Filter the records for "plus" and keep each line that has it.
▬▬▬▬▬▬
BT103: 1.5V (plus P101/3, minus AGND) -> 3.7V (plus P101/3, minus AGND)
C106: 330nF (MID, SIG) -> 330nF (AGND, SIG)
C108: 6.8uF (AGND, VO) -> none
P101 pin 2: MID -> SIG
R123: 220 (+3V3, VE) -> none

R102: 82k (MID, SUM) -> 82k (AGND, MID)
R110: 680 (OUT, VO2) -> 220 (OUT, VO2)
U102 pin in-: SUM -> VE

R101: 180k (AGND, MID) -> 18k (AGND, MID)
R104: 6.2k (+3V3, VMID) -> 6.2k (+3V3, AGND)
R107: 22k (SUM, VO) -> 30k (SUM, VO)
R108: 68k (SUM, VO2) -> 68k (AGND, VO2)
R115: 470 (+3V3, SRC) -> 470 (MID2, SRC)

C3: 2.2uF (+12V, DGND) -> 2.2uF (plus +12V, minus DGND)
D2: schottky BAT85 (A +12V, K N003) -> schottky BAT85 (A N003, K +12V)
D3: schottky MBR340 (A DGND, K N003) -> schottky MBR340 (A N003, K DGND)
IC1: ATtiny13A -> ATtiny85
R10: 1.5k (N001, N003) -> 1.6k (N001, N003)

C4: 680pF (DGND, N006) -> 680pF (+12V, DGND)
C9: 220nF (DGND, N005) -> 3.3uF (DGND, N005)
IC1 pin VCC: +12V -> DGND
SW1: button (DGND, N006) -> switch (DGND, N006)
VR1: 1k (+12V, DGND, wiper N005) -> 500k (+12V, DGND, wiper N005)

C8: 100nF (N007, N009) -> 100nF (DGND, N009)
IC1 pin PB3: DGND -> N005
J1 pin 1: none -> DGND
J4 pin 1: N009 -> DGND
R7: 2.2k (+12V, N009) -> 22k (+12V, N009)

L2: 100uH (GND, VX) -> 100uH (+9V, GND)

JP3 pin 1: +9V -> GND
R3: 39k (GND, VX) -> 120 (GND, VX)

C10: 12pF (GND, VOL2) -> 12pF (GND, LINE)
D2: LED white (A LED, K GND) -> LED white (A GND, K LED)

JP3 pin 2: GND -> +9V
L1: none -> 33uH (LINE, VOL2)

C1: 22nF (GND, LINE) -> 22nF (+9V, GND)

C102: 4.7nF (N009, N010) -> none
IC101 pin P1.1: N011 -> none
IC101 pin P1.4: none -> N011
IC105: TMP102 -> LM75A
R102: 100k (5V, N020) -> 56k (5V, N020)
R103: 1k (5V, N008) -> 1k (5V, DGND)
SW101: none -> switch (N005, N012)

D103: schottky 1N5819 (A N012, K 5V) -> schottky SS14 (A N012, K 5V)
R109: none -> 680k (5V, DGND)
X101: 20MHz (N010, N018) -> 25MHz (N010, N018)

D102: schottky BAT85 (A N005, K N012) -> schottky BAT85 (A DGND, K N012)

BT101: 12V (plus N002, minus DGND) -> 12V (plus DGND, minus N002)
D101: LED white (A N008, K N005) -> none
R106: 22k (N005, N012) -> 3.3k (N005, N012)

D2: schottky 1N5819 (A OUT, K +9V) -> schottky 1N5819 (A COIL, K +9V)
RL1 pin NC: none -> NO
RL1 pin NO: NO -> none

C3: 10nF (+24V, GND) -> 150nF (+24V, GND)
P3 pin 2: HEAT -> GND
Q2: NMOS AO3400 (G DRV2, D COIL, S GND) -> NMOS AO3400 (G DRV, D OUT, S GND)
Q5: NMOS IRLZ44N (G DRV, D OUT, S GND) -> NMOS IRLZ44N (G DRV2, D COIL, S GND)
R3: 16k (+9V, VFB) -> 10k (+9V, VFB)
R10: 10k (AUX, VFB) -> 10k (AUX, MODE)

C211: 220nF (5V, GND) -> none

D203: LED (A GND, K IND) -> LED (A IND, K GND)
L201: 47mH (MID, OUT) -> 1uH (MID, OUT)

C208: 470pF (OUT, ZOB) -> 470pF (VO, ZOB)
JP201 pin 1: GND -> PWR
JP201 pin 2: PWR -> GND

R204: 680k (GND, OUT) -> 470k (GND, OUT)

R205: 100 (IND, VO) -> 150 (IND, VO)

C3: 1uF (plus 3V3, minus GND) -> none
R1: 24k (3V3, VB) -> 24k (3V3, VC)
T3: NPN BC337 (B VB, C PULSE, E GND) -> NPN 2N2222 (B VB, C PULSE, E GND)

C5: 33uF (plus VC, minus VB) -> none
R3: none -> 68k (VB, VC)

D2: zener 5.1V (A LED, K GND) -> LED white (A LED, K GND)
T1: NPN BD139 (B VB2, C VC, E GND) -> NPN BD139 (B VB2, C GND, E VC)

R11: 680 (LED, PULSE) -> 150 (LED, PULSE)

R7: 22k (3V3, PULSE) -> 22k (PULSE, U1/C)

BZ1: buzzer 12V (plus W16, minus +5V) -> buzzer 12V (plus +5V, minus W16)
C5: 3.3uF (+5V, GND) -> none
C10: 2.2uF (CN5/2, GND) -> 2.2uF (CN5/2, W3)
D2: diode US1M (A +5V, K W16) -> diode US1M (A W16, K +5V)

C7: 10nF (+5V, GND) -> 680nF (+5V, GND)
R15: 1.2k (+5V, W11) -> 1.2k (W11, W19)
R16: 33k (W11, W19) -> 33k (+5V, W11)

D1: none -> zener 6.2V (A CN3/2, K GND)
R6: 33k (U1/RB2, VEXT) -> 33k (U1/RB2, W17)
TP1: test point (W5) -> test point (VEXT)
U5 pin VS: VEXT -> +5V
▬▬▬▬▬▬
> _RESPONSE TO THIS TASK_
BT103: 1.5V (plus P101/3, minus AGND) -> 3.7V (plus P101/3, minus AGND)
C3: 2.2uF (+12V, DGND) -> 2.2uF (plus +12V, minus DGND)
BT101: 12V (plus N002, minus DGND) -> 12V (plus DGND, minus N002)
C3: 1uF (plus 3V3, minus GND) -> none
C5: 33uF (plus VC, minus VB) -> none
BZ1: buzzer 12V (plus W16, minus +5V) -> buzzer 12V (plus +5V, minus W16)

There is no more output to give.